Pull out each line of the material that contains the string "kern".
============================================================
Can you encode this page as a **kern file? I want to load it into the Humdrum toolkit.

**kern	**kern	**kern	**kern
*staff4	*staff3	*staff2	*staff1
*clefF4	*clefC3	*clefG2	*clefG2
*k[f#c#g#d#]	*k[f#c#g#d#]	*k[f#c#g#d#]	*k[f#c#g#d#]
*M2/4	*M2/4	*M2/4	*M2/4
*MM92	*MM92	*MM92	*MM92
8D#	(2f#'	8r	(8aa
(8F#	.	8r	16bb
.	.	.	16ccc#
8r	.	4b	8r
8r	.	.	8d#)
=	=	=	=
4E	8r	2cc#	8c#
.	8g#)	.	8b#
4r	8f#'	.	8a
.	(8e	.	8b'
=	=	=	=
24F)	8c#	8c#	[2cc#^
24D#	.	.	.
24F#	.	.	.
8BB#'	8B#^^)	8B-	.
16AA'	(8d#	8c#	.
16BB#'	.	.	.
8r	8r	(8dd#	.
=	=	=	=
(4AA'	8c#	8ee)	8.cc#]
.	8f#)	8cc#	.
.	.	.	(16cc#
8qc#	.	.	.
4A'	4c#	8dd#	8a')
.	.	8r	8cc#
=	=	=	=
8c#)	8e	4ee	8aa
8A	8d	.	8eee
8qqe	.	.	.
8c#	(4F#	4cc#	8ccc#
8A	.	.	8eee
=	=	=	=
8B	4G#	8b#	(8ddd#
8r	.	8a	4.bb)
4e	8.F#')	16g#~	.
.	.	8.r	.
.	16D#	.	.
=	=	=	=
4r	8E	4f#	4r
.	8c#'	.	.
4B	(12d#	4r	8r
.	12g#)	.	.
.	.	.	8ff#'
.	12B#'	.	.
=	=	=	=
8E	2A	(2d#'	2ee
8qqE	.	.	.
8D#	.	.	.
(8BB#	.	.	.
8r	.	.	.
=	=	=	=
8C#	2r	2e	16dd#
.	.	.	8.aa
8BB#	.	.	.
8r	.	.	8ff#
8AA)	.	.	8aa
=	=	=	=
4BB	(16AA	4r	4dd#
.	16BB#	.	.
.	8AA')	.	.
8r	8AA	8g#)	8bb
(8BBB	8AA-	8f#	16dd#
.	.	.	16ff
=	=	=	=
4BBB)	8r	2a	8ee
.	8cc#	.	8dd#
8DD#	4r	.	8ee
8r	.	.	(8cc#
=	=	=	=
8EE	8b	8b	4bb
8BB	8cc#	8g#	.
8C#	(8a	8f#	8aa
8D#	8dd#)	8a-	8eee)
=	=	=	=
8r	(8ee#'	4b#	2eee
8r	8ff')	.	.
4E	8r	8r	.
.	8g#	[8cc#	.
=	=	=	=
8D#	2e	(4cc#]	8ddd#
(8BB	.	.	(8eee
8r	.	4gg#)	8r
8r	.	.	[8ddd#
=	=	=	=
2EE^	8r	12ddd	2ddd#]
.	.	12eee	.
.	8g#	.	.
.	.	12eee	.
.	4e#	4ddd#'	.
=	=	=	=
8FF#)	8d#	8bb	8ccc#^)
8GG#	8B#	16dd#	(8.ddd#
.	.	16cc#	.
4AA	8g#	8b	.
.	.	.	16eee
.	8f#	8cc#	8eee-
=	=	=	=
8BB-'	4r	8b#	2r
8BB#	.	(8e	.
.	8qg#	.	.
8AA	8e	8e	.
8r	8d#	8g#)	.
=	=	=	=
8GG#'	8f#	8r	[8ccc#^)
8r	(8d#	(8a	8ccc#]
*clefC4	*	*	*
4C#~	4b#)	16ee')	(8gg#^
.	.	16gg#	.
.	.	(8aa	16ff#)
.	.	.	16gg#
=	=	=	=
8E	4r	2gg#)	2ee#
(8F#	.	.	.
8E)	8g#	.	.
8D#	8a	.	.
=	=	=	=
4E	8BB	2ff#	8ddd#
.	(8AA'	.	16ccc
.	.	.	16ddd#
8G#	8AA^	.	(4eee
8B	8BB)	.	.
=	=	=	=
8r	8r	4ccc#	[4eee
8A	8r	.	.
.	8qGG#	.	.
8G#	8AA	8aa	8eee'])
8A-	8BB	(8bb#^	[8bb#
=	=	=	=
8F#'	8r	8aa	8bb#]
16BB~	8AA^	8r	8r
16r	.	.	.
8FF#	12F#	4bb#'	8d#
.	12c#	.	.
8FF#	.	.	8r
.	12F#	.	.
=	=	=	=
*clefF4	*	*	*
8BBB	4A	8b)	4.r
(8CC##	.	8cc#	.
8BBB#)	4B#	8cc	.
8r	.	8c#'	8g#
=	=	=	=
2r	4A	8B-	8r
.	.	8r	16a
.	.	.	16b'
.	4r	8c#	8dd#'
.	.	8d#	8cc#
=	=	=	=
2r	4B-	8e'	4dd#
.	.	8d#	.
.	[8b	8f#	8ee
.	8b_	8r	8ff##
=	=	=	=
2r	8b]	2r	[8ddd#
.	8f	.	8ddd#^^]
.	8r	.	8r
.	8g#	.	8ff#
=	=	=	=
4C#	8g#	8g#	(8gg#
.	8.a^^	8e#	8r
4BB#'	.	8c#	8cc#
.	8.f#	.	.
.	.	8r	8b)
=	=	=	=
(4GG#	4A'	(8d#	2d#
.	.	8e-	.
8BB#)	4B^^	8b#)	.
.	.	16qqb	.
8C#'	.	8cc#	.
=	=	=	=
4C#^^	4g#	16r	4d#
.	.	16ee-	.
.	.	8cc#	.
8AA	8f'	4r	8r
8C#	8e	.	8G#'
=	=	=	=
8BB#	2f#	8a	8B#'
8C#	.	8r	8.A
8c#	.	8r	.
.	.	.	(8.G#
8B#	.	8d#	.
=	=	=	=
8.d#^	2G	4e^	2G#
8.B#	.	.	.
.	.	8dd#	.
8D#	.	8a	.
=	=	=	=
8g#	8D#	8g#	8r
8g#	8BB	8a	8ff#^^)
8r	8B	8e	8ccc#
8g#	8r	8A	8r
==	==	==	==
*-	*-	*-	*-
============================================================
TASK SOLUTION:
Can you encode this page as a **kern file? I want to load it into the Humdrum toolkit.
**kern	**kern	**kern	**kern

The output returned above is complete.